*INSTRUCTIONS TO FOLLOW*.
Give back only the lines in the records below from the one with "camera: 90 degrees right, 5 degrees up" to the one with "red boat [408,450,487,500]", both inclusive, word for word.

*MATERIAL FOR THIS TASK*.
☆ ☆ ☆ ☆

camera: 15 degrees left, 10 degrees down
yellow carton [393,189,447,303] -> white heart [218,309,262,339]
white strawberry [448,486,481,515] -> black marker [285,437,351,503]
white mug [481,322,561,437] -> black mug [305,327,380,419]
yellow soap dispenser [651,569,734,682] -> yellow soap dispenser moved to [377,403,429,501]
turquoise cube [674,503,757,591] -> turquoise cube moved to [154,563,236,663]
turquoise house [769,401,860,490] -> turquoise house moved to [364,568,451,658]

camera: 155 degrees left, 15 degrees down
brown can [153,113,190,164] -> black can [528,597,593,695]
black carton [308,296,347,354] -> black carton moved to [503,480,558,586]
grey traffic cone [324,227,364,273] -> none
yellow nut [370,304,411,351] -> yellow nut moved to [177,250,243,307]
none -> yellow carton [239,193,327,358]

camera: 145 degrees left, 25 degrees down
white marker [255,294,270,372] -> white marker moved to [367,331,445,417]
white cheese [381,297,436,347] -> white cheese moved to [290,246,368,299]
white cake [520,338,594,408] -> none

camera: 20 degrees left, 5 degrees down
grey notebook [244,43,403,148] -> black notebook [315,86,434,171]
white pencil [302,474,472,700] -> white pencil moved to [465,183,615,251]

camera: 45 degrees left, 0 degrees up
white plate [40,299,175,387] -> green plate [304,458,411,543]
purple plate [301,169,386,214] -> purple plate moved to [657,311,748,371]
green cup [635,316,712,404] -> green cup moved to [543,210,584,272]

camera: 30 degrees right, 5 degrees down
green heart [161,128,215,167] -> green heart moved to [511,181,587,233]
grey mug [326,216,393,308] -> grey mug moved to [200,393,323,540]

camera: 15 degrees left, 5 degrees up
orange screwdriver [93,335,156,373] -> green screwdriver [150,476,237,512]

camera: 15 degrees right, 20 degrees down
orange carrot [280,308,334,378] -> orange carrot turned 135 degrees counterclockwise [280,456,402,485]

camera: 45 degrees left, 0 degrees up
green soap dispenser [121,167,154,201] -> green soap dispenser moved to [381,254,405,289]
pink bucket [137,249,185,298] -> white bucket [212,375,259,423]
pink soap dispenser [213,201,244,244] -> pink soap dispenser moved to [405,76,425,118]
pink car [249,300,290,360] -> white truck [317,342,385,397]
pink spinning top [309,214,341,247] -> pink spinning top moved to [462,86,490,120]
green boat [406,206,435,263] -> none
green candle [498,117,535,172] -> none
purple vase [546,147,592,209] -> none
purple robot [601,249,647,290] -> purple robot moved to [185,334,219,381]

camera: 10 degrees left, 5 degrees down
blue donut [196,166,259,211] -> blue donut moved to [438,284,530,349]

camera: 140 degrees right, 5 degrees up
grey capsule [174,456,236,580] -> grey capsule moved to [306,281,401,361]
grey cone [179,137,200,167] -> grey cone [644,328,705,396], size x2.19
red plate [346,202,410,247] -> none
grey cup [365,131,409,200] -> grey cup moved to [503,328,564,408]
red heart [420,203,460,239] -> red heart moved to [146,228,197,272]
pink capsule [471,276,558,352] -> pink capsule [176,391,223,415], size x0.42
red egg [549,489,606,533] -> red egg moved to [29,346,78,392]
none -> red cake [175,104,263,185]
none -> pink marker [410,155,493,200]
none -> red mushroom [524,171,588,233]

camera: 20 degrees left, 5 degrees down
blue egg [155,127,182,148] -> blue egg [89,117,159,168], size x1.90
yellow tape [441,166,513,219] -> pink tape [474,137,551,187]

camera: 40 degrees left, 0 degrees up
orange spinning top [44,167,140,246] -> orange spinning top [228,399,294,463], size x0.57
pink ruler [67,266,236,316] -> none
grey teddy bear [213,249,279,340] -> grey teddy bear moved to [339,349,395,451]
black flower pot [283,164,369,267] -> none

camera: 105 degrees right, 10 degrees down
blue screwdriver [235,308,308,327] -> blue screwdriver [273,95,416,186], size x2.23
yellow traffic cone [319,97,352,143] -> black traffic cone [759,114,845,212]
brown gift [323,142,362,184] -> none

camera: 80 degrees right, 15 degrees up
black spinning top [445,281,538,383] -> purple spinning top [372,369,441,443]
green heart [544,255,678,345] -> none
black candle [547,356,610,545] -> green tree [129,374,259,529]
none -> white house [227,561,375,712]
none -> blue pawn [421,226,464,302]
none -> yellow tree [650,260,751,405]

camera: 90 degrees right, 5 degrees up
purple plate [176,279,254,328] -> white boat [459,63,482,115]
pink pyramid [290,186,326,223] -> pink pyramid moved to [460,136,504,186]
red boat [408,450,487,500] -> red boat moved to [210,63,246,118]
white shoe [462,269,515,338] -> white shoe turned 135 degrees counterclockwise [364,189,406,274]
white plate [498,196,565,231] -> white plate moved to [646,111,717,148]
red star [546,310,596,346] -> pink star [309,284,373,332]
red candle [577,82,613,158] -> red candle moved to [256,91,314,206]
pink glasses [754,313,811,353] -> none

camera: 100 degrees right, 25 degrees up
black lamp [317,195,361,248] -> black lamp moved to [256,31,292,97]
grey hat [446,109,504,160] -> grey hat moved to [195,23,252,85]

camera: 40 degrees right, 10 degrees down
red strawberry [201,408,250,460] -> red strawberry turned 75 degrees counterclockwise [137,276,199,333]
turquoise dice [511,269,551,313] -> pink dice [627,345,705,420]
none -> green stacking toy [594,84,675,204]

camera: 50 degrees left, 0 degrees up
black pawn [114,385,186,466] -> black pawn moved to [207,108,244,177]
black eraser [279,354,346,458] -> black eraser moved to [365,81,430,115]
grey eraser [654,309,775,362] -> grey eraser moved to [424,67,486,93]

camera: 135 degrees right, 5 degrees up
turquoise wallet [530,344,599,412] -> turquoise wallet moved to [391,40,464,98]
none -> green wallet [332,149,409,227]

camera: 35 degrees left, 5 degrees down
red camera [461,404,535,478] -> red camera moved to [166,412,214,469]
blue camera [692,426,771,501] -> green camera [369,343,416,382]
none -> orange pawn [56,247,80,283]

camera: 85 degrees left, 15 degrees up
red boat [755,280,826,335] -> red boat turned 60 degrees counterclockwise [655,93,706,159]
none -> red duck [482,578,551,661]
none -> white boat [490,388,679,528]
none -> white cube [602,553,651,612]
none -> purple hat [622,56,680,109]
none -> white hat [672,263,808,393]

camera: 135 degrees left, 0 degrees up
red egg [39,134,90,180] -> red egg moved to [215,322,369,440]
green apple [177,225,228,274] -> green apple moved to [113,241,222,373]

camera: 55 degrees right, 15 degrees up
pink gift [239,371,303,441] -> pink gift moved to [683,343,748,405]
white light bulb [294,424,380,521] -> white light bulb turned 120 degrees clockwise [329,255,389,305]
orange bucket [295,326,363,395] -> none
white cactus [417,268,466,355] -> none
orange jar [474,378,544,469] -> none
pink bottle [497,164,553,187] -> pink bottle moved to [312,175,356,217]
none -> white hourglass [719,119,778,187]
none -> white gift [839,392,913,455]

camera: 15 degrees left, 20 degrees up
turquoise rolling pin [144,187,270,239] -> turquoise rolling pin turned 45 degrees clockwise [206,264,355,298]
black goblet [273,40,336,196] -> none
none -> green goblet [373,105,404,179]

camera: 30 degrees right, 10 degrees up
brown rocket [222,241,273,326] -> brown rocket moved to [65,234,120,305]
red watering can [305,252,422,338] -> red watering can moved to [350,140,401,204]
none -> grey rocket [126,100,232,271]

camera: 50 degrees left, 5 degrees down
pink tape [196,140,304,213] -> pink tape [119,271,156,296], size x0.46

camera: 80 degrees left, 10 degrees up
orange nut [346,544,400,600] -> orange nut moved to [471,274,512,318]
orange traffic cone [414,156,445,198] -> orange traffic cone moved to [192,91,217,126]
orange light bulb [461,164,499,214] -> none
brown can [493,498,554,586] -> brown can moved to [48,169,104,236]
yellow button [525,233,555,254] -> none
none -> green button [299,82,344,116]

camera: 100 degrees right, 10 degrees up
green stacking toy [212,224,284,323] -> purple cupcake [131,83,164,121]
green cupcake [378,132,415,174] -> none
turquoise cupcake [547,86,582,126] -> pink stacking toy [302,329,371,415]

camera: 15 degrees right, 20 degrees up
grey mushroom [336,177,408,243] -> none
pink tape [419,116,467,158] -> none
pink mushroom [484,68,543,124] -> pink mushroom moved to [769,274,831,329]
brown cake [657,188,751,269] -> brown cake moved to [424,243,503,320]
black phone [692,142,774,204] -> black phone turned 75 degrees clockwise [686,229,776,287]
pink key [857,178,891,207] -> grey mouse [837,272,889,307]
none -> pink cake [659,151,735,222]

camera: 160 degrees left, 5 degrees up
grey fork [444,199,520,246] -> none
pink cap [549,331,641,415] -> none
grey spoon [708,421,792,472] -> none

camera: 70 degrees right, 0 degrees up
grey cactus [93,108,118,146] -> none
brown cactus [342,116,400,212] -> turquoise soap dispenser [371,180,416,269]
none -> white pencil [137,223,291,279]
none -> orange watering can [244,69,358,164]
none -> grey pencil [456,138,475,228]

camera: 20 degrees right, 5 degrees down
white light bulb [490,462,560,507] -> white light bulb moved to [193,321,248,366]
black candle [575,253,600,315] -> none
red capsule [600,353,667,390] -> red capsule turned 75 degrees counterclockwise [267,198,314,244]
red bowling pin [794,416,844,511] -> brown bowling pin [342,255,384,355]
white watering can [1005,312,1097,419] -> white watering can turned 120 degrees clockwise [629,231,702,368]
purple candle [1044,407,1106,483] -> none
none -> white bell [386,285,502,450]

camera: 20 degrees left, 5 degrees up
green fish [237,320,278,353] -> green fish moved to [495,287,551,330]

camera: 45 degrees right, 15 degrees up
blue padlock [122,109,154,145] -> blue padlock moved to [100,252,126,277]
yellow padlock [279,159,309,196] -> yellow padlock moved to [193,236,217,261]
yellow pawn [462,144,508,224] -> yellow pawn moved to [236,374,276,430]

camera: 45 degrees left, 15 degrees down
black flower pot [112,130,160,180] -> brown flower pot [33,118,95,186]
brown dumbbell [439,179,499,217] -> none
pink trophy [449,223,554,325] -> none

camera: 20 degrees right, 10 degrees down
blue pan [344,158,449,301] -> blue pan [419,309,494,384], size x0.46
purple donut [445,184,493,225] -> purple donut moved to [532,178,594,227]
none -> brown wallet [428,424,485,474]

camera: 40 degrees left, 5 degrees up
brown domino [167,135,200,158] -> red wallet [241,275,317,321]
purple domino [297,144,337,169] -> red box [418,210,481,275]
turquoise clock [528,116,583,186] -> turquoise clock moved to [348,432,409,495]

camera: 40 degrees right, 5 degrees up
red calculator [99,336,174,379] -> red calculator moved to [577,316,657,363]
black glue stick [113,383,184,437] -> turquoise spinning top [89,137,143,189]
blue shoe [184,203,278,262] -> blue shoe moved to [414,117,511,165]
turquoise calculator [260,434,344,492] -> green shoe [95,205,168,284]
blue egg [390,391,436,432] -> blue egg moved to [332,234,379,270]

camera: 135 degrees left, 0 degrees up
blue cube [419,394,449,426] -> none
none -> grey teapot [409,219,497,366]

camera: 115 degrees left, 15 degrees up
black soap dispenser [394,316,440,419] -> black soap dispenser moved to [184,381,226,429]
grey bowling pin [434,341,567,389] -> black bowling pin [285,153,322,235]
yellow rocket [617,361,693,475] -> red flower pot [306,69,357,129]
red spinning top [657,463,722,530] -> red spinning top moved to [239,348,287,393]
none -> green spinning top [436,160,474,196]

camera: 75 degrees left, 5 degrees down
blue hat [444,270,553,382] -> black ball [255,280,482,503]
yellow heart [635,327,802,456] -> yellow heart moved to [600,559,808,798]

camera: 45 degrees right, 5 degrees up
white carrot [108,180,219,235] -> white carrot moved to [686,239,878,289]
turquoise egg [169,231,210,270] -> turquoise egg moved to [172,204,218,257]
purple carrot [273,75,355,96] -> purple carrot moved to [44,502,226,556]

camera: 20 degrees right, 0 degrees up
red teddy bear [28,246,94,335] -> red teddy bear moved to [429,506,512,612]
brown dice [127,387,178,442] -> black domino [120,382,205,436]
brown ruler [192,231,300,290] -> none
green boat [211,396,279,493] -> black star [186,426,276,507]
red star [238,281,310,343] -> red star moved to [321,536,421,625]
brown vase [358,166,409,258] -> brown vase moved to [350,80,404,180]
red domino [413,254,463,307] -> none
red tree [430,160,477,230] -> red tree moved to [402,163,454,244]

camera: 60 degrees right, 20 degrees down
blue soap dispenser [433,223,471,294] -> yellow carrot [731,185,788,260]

☆ ☆ ☆ ☆

*REPLY*.
camera: 90 degrees right, 5 degrees up
purple plate [176,279,254,328] -> white boat [459,63,482,115]
pink pyramid [290,186,326,223] -> pink pyramid moved to [460,136,504,186]
red boat [408,450,487,500] -> red boat moved to [210,63,246,118]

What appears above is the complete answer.